▸ **Task prompt**
Retype, word for word, every line from the one holding "camera: 175 degrees left, 10 degrees down" through the one holding "(533, 599) = (549, 434): green" in the entries below, both included, and only those lines.

▸ **Task inputs**
↓

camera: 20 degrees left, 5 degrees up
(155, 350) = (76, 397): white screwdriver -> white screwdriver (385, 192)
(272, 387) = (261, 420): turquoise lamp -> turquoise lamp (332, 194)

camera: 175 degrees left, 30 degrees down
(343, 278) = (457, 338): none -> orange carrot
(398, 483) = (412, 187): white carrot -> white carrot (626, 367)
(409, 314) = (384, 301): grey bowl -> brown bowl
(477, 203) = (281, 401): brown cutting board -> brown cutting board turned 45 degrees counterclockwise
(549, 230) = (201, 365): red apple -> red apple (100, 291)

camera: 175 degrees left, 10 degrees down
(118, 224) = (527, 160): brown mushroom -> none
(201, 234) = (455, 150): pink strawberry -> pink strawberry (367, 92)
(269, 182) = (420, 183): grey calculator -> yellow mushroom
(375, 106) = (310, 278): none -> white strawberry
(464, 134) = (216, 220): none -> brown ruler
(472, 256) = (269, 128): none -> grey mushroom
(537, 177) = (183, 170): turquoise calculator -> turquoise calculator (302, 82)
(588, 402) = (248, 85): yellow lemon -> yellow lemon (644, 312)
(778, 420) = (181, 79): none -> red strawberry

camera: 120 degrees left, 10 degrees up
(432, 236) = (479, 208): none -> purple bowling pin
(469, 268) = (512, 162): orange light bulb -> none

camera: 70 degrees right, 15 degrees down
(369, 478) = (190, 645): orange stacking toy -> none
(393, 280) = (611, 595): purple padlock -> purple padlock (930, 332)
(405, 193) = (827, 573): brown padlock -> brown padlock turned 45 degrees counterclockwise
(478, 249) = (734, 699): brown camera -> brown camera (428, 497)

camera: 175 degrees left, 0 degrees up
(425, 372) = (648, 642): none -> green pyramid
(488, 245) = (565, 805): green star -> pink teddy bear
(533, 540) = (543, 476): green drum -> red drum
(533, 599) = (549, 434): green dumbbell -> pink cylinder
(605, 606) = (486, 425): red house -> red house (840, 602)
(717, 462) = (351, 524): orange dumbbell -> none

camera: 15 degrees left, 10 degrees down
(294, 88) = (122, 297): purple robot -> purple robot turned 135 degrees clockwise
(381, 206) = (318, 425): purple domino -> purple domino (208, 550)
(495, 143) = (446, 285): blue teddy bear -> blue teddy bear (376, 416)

↑

▸ **Exercise answer**
camera: 175 degrees left, 10 degrees down
(118, 224) = (527, 160): brown mushroom -> none
(201, 234) = (455, 150): pink strawberry -> pink strawberry (367, 92)
(269, 182) = (420, 183): grey calculator -> yellow mushroom
(375, 106) = (310, 278): none -> white strawberry
(464, 134) = (216, 220): none -> brown ruler
(472, 256) = (269, 128): none -> grey mushroom
(537, 177) = (183, 170): turquoise calculator -> turquoise calculator (302, 82)
(588, 402) = (248, 85): yellow lemon -> yellow lemon (644, 312)
(778, 420) = (181, 79): none -> red strawberry

camera: 120 degrees left, 10 degrees up
(432, 236) = (479, 208): none -> purple bowling pin
(469, 268) = (512, 162): orange light bulb -> none

camera: 70 degrees right, 15 degrees down
(369, 478) = (190, 645): orange stacking toy -> none
(393, 280) = (611, 595): purple padlock -> purple padlock (930, 332)
(405, 193) = (827, 573): brown padlock -> brown padlock turned 45 degrees counterclockwise
(478, 249) = (734, 699): brown camera -> brown camera (428, 497)

camera: 175 degrees left, 0 degrees up
(425, 372) = (648, 642): none -> green pyramid
(488, 245) = (565, 805): green star -> pink teddy bear
(533, 540) = (543, 476): green drum -> red drum
(533, 599) = (549, 434): green dumbbell -> pink cylinder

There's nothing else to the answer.